### Materials provided
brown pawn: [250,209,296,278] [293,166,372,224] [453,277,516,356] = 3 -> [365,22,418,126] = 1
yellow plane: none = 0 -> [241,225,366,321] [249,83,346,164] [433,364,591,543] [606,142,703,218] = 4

...

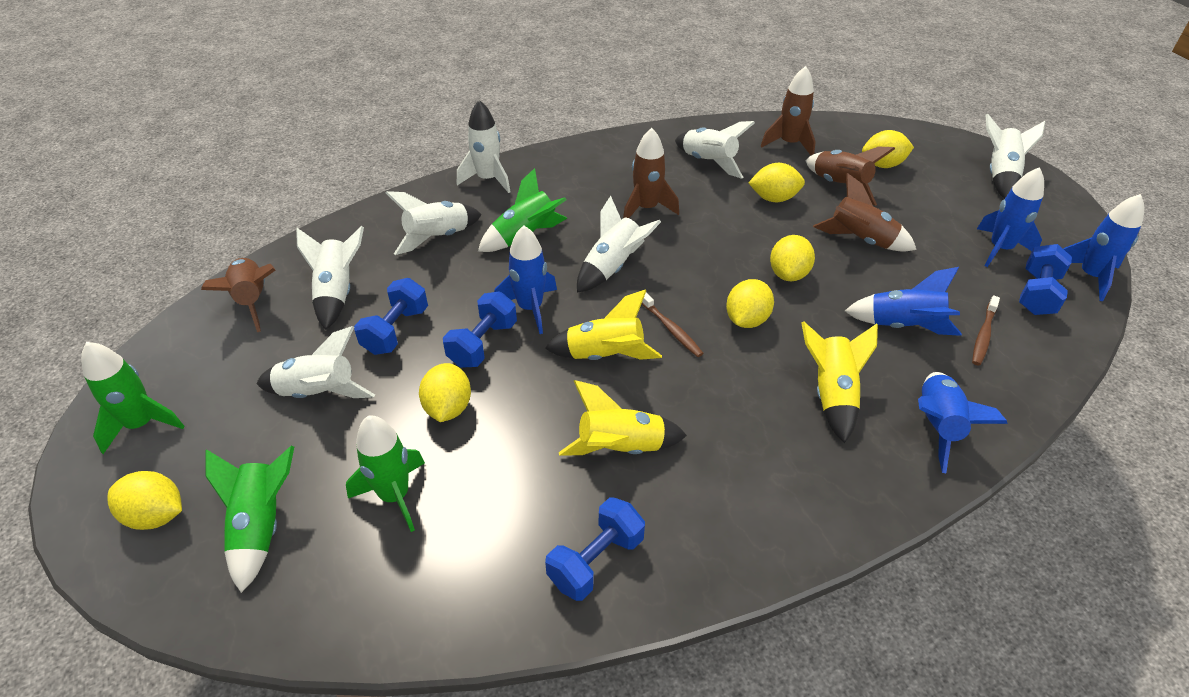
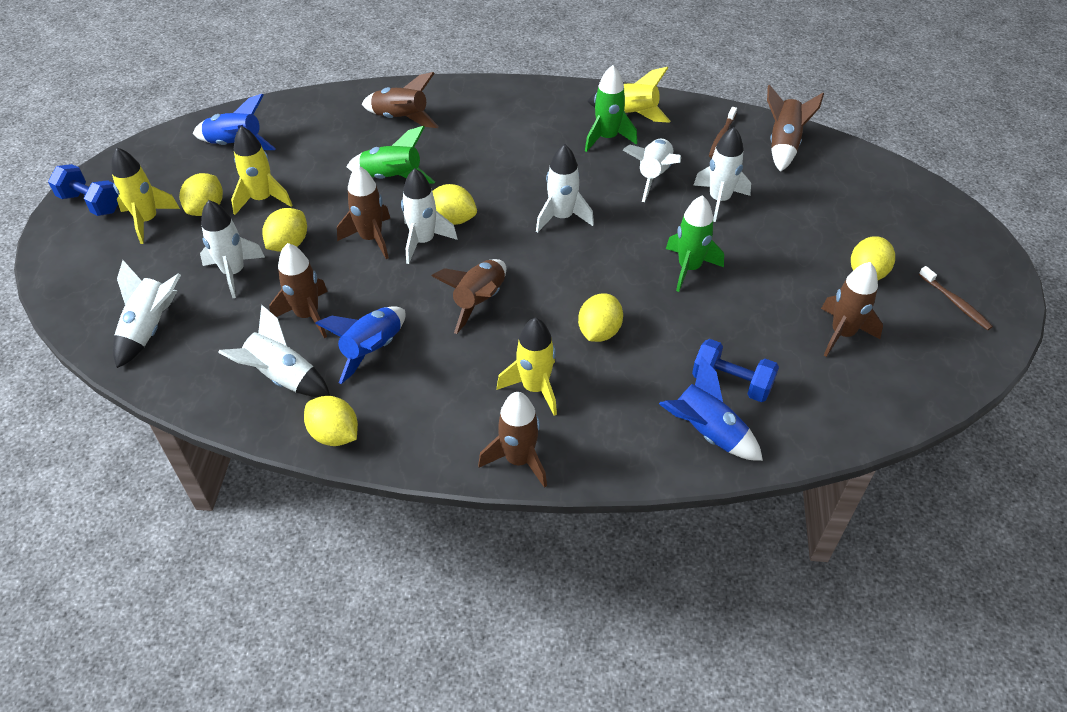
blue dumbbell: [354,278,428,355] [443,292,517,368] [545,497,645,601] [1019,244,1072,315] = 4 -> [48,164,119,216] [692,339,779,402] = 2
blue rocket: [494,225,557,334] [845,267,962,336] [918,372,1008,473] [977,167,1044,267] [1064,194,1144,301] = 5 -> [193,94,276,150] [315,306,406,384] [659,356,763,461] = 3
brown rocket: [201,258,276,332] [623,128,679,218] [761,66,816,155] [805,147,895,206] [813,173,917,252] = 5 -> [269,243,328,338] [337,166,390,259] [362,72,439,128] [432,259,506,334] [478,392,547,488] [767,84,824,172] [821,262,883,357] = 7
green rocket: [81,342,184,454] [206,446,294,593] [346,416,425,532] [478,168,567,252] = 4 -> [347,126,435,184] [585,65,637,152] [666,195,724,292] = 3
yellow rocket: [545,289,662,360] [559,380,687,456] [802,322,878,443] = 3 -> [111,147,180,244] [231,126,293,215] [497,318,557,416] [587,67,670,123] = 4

### Work task
In the listing above, locate the line containing "green rocket: [81,342,184,454]" and the line containing "yellow rocket: [545,289,662,360]". Transcribe those two lines and everything between them, exactly as written.

### Written response
green rocket: [81,342,184,454] [206,446,294,593] [346,416,425,532] [478,168,567,252] = 4 -> [347,126,435,184] [585,65,637,152] [666,195,724,292] = 3
yellow rocket: [545,289,662,360] [559,380,687,456] [802,322,878,443] = 3 -> [111,147,180,244] [231,126,293,215] [497,318,557,416] [587,67,670,123] = 4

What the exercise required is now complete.